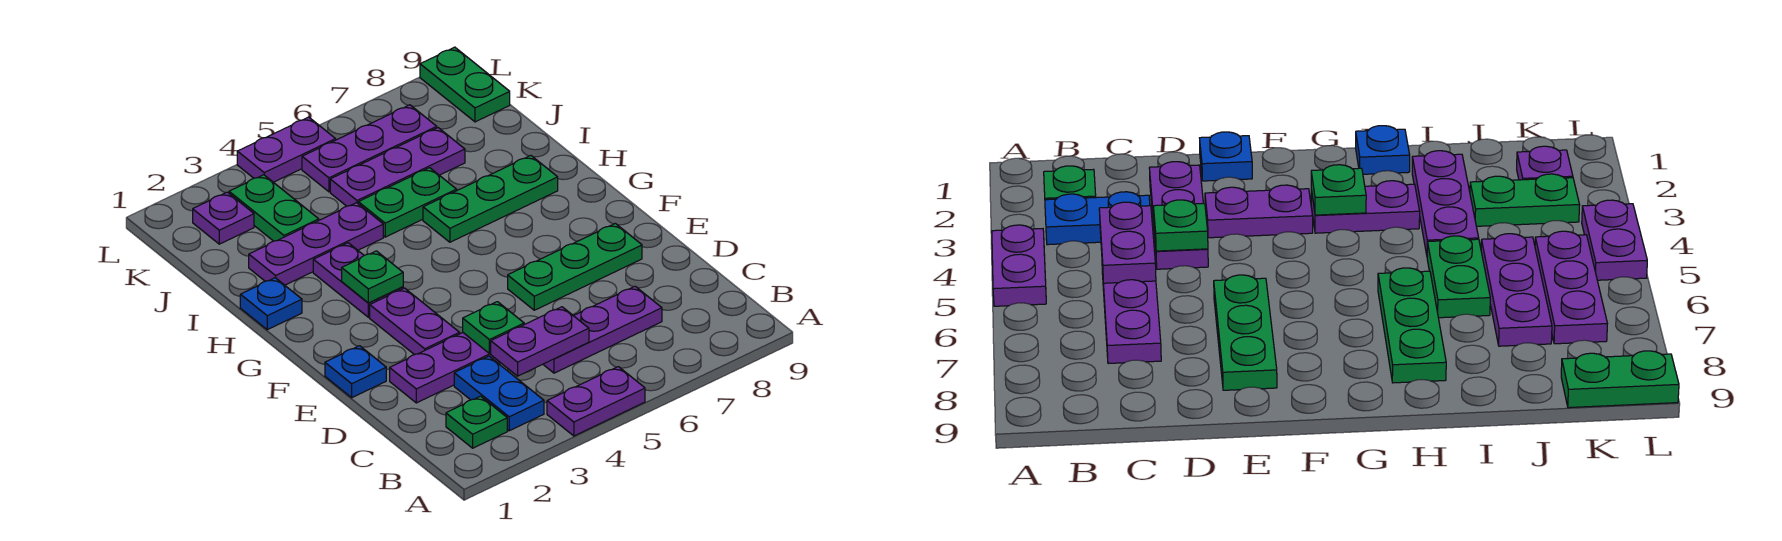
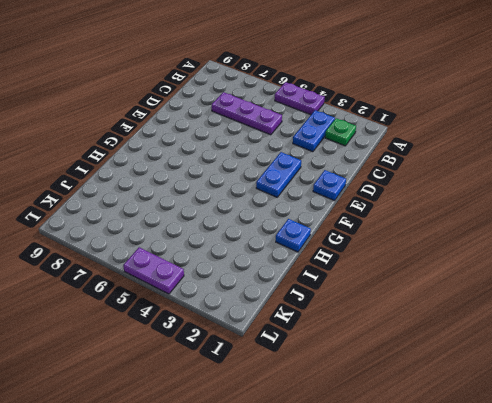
blue 1x2 plate [256,152,301,197] -> purple 1x2 plate [370,288,460,355]
none -> purple 1x3 plate [390,333,500,403]
none -> green 1x3 plate [508,223,642,310]
none -> purple 1x2 plate [313,243,403,317]

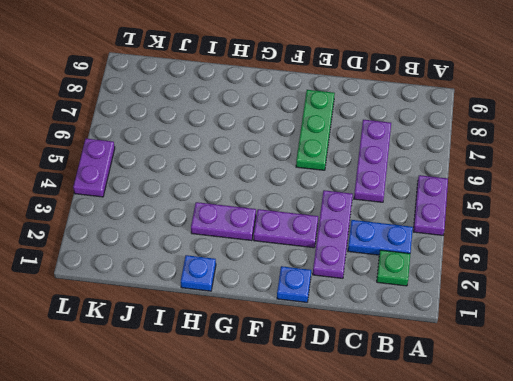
none -> green 1x3 plate [423,156,558,242]
none -> purple 1x3 plate [249,203,383,285]
none -> green 1x2 plate [358,168,457,237]

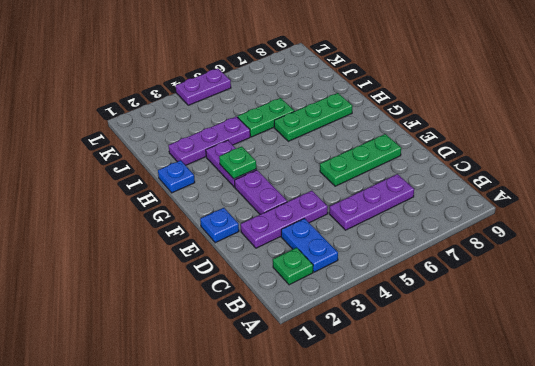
none -> purple 1x2 plate [547,367,645,436]
none -> green 1x2 plate [229,175,319,241]
none -> purple 1x3 plate [330,128,465,206]

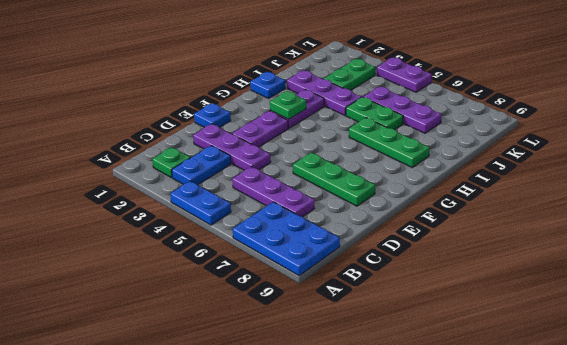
blue 1x2 plate [170,181,231,225] -> purple 1x2 plate [547,367,645,436]
blue 2x3 plate [233,202,340,276] -> none
none -> purple 1x1 plate [193,192,254,244]
none -> purple 1x3 plate [302,105,437,192]
none -> green 1x2 plate [420,47,510,122]

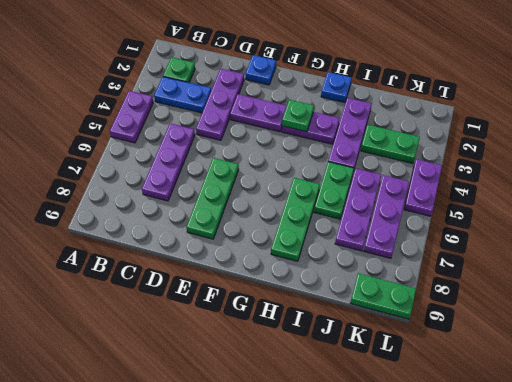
none -> purple 1x1 plate [193,192,254,244]
none -> purple 1x2 plate [491,307,589,376]
none -> green 1x1 plate [463,302,524,353]

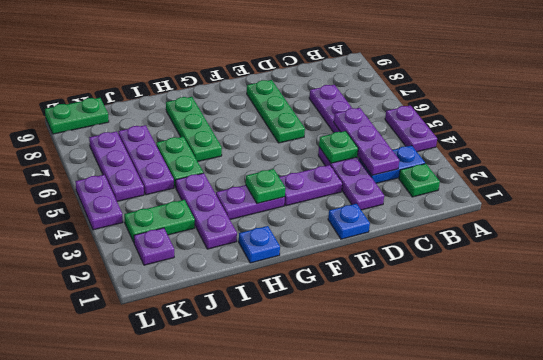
purple 1x3 plate [334,108,399,175] -> purple 1x2 plate [491,307,589,376]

Exercise goal: Go to the line with "blue 1x2 plate [170,181,231,225]" in the entries above and repeat every line from there through the line with "none -> green 1x2 plate [420,47,510,122]", exactly and with no other text.

Answer section:
blue 1x2 plate [170,181,231,225] -> purple 1x2 plate [547,367,645,436]
blue 2x3 plate [233,202,340,276] -> none
none -> purple 1x1 plate [193,192,254,244]
none -> purple 1x3 plate [302,105,437,192]
none -> green 1x2 plate [420,47,510,122]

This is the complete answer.